(Set exercise) List every line of the records that contains the string "kern", treating uppercase and lowercase letters as different.
━━━━━━
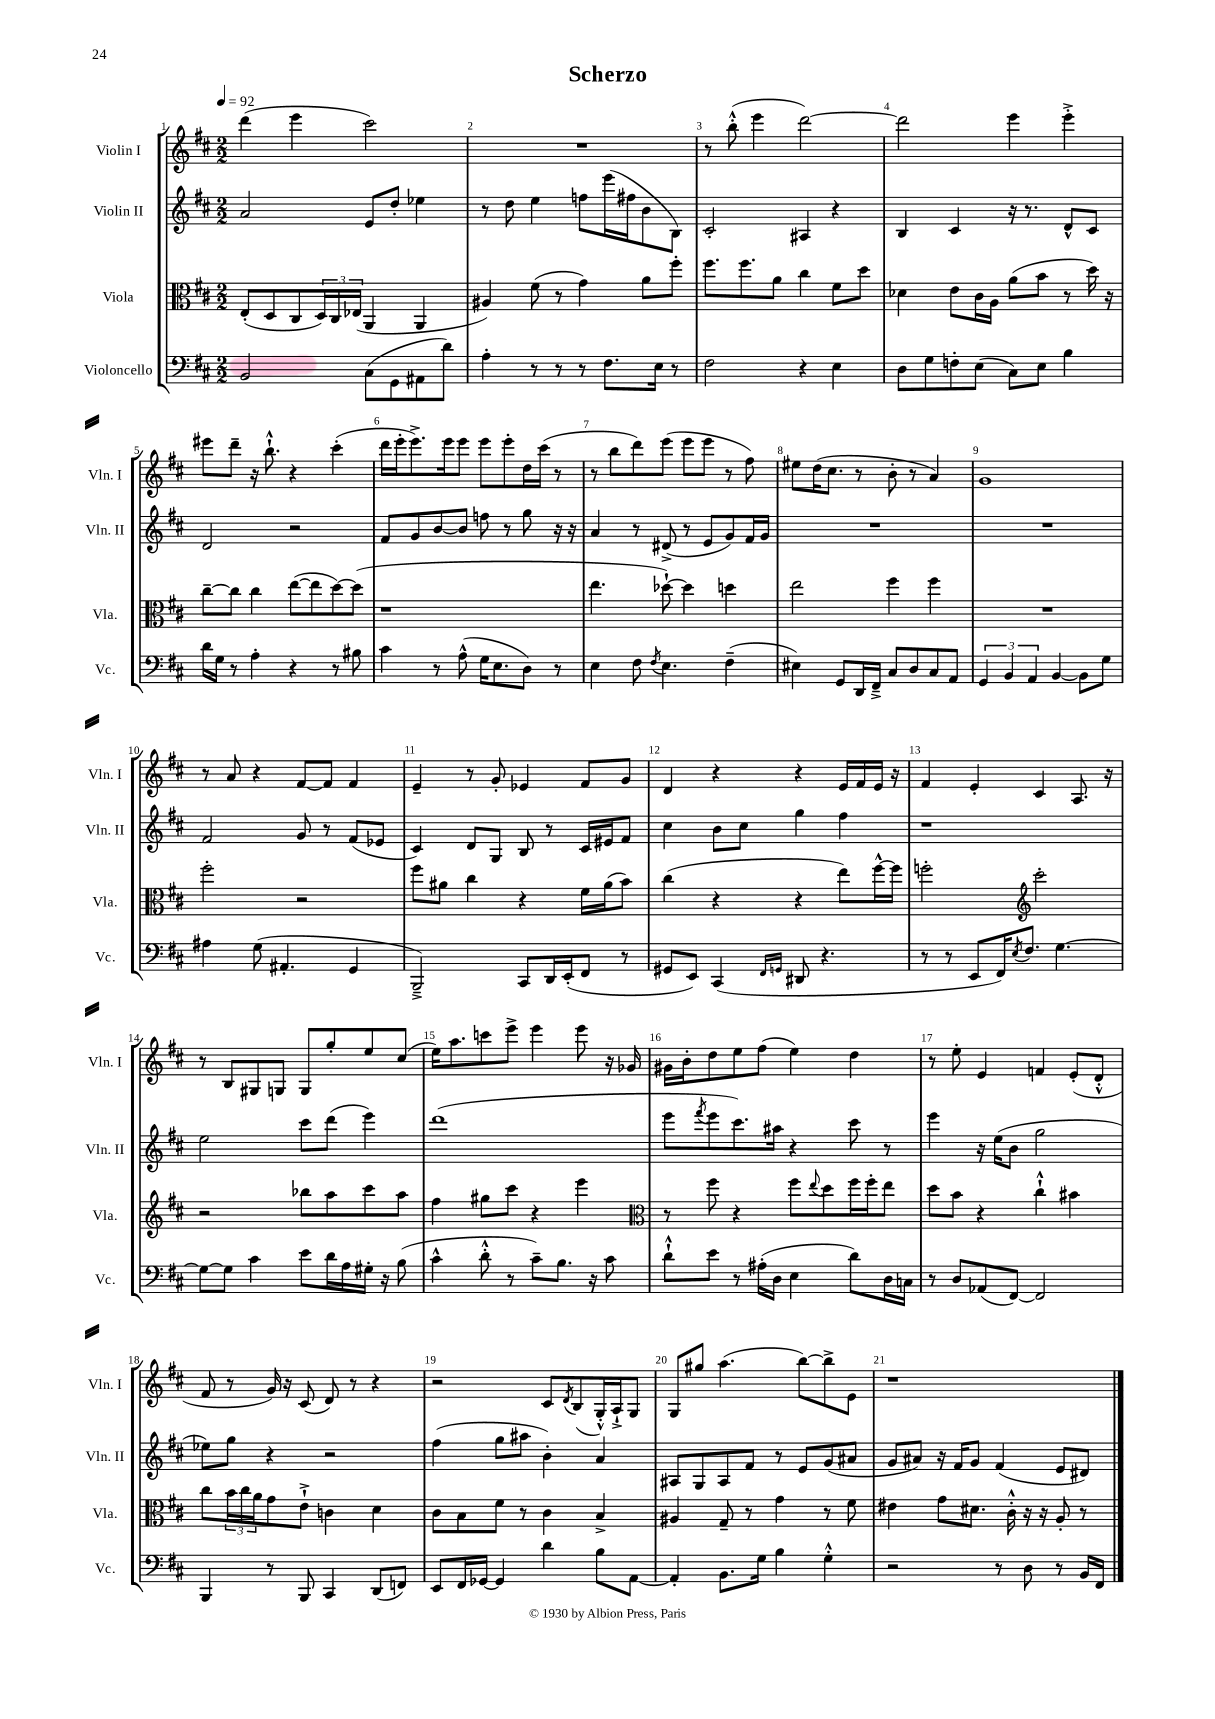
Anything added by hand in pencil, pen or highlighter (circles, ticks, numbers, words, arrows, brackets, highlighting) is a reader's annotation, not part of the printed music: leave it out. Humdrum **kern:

**kern	**kern	**kern	**kern
*part4	*part3	*part2	*part1
*staff4	*staff3	*staff2	*staff1
*I"Violoncello	*I"Viola	*I"Violin II	*I"Violin I
*I'Vc.	*I'Vla.	*I'Vln. II	*I'Vln. I
*clefF4	*clefC3	*clefG2	*clefG2
*k[f#c#]	*k[f#c#]	*k[f#c#]	*k[f#c#]
*M2/2	*M2/2	*M2/2	*M2/2
*MM92	*MM92	*MM92	*MM92
=1	=1	=1	=1
2BB/	(8E'/L	2a/	(4ddd\
.	8D/	.	.
.	8C#/	.	4eee\
.	24D/L)	.	.
.	24C#/	.	.
.	(24E-X/JJ	.	.
(8C#\L	4AA/	8e/L	2ccc#\)
8GG\	.	8dd'/J	.
8AA#X\	4AA/	4ee-X\	.
8d\J)	.	.	.
=2	=2	=2	=2
4A'\	4A#X/)	8r	1r
.	.	8dd\	.
8r	(8f#\	4ee\	.
8r	8r	.	.
8r	4g\)	8ffn\L	.
8.F#\L	.	(16eee\L	.
.	.	16ff#X\J	.
.	8a\L	8b\	.
16E\Jk	.	.	.
8r	8ff#'\J	8B\J)	.
=3	=3	=3	=3
2F#\	8.ff#\L	2c#'/	8r
.	.	.	(8bb'^^\
.	8.ff#\	.	.
.	.	.	4eee\
.	8a\J	.	.
4r	4cc#\	4A#X/	[2ddd\)
4E\	8f#\L	4r	.
.	8dd\J	.	.
=4	=4	=4	=4
8D\L	4d-X\	4B/	2ddd\]
8G\	.	.	.
8Fn'\	8e\L	4c#/	.
(8E\J	16c#\L	.	.
.	16A\JJ	.	.
8C#\L)	(8a\L	16r	4eee\
.	.	8.r	.
8E\J	8b\J	.	.
4B\	8r	8d^^/L	4eee'^\
.	16dd\)	8c#/J	.
.	16r	.	.
!!LO:LB:g=z
=5	=5	=5	=5
16d\LL	[8cc#~\L	2d/	8eee#X\L
16G\JJ	.	.	.
8r	8cc#\J]	.	8ddd~\J
4A'\	4cc#\	.	16r
.	.	.	8.bb`^^\
4r	([8ee\L	2r	4r
.	8ee\]	.	.
8r	[8dd\)	.	(4ccc#'\
8B#X\	(8dd\J]	.	.
=6	=6	=6	=6
4c#\	1r	8f#/L	16ddd\LL
.	.	.	16eee'\J
.	.	8g/	8.eee^\)
8r	.	[8b/	.
.	.	.	16eee\k
(8A^^\	.	8b/J]	8eee\J
16G\KL	.	8ffn\	8eee\L
8.E\	.	.	.
.	.	8r	8eee'\
8D\J)	.	8gg\	16dd\L
.	.	.	(16ccc#\JJ
8r	.	16r	8r
.	.	16r	.
=7	=7	=7	=7
4E\	4.ee\	4a/	8r
.	.	.	8bb\L
8F#\	.	8r	8ddd\)
8qF#/	.	.	.
4.E\	[8dd-X`\)	(8d#X^/	(8eee\J
.	4dd-\]	8r	8eee\L
.	.	8e/L	8eee\J
(4F#~\	4ddn\	8g/)	8r
.	.	16f#/L	8ff#\)
.	.	16g/JJ	.
=8	=8	=8	=8
4E#X\)	2ee\	1r	8ee#X\L
.	.	.	(16dd\K
.	.	.	8.cc#\J
8GG/L	.	.	.
16DD/L	.	.	8r
16FF#~^/JJ	.	.	.
8C#/L	4ff#\	.	8b'\
8D/	.	.	8r
8C#/	4ff#\	.	4a/)
8AA/J	.	.	.
=9	=9	=9	=9
6GG/	1r	1r	1g
6BB/	.	.	.
6AA/	.	.	.
[4BB/	.	.	.
8BB\L]	.	.	.
8G\J	.	.	.
!!LO:LB:g=z
=10	=10	=10	=10
4A#X\	2ff#'\	2f#/	8r
.	.	.	8a/
(8G\	.	.	4r
4.AA#X'/	.	.	.
.	2r	8g/	[8f#/L
.	.	8r	8f#/J]
4GG/	.	(8f#/L	4f#/
.	.	8e-X/J	.
=11	=11	=11	=11
2BBB~^/)	8ff#\L	4c#/)	4e~/
.	8a#X\J	.	.
.	4cc#\	8d/L	8r
.	.	8G/J	8g'/
8CC#/L	4r	8B/	4e-X/
16DD/L	.	8r	.
(16EE'/J	.	.	.
8FF#/J	16f#\LL	16c#/LL	8f#/L
.	(16a#\J	16e#X/J	.
8r	8b\J)	8f#/J	8g/J
=12	=12	=12	=12
8GG#X/L	(4cc#\	4cc#\	4d/
8EE/J)	.	.	.
(4CC#/	4r	8b\L	4r
.	.	8cc#\J	.
16qqFF#/LL	.	.	.
16qqGGn/JJ	.	.	.
8DD#X/	4r	4gg\	4r
4.r	.	.	.
.	8ee\L)	4ff#\	16e/LL
.	.	.	16f#/
.	[16ff#^^\L	.	16e/JJ
.	16ff#\JJ]	.	16r
=13	=13	=13	=13
8r	2ffn'\	1r	4f#/
8r	.	.	.
8EE/L	.	.	4e'/
16FF#/K)	.	.	.
8qE/	.	.	.
8.F#/J	.	.	.
*	*clefG2	*	*
.	2ccc#'\	.	4c#/
[4.G\	.	.	.
.	.	.	8.A/
.	.	.	16r
!!LO:LB:g=z
=14	=14	=14	=14
8G\L_	2r	2ee\	8r
8G\J]	.	.	8B/L
4c#\	.	.	8G#X/
.	.	.	8Gn/J
8e\L	8bb-X\L	8ccc#\L	8G/L
16d\L	8aa\	(8ddd\J	8gg'/
16A\	.	.	.
16G#X'\JJ	8ccc#\	4eee\)	8ee/
16r	.	.	.
(8B\	8aa\J	.	(8cc#/J
=15	=15	=15	=15
4c#^^\	4ff#\	(1ddd	16ee\KL)
.	.	.	8.aa\
8d'^^\	8gg#X\L	.	8cccn\
8r	8ccc#\J	.	8eee^\J
8c#~\L)	4r	.	4eee\
8.B\J	.	.	.
.	4eee\	.	8eee\
16r	.	.	.
8c#\	.	.	16r
.	.	.	16g-X/
=16	=16	=16	=16
*	*clefC3	*	*
8d`^^\L	8r	8eee\L	16g#X\LL
.	.	.	16b'\J
.	.	8qfff#/	.
8e\J	8ff#\	8eee\	8dd\
8r	4r	8.ccc#\)	8ee\
(16A#X'\LL	.	.	(8ff#\J
16D\JJ	.	16aa#X\Jk	.
4E\	8ff#\L	4r	4ee\)
.	8qqee/	.	.
.	8dd\	.	.
8d\L)	16ff#\L	8ccc#\	4dd\
.	16ff#'\J	.	.
16D\L	8ee\J	8r	.
16Cn\JJ	.	.	.
=17	=17	=17	=17
8r	8dd\L	4eee\	8r
8D/L	8b\J	.	8ee'\
(8AA-X/	4r	16r	4e/
.	.	(16ee\KL	.
[8FF#/J)	.	8b\J	.
2FF#/]	4cc#`^^\	2gg\	4fn/
.	4b#X\	.	(8e'/L
.	.	.	8d'^^/J
!!LO:LB:g=z
=18	=18	=18	=18
4BBB/	8cc#\L	8ee-X\L)	8f#/
.	24b\L	8gg\J	8r
.	24cc#\	.	.
.	24a\J	.	.
8r	8g\	4r	16g/)
.	.	.	16r
8BBB/	8e`^\J	.	(8c#/
4CC#/	4cn\	2r	8d/)
.	.	.	8r
(8DD/L	4d\	.	4r
8FFn/J)	.	.	.
=19	=19	=19	=19
8EE/L	8c#\L	(4ff#\	2r
16FF#/L	8B\	.	.
[16GG-X/JJ	.	.	.
4GG-/]	8f#\J	8gg\L	.
.	8r	8aa#X\J	.
4d\	4c#\	4b'\)	8c#/L
.	.	.	8qd/
.	.	.	(8B/
8B\L	4B^/	4a/	16G'^^/L)
.	.	.	16A`^/J
[8AA\J	.	.	8G/J
=20	=20	=20	=20
4AA'/]	4A#X/	8A#X/L	8G/L
.	.	8G/	8gg#X/J
8.BB\L	8G~/	8A#/	(4.aa\
.	8r	8f#/J	.
16G\Jk	.	.	.
4B\	4g\	8r	.
.	.	8e/L	[8bb\L)
4G'^^\	8r	(8g/	8bb^\]
.	8f#\	8a#X/J	8e\J
=21	=21	=21	=21
2r	4e#X\	8g/L	1r
.	.	8a#X/J)	.
.	8g\L	16r	.
.	.	16f#/KL	.
.	8.d#X\J	8g/J	.
8r	.	(4f#/	.
.	16c#'^^\	.	.
8D\	16r	.	.
.	16r	.	.
8r	8A'/	8e/L	.
16BB/LL	8r	8d#X/J)	.
16FF#/JJ	.	.	.
==	==	==	==
*-	*-	*-	*-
━━━━━━
(Full answer)
Anything added by hand in pencil, pen or highlighter (circles, ticks, numbers, words, arrows, brackets, highlighting) is a reader's annotation, not part of the printed music: leave it out. Humdrum **kern:
**kern	**kern	**kern	**kern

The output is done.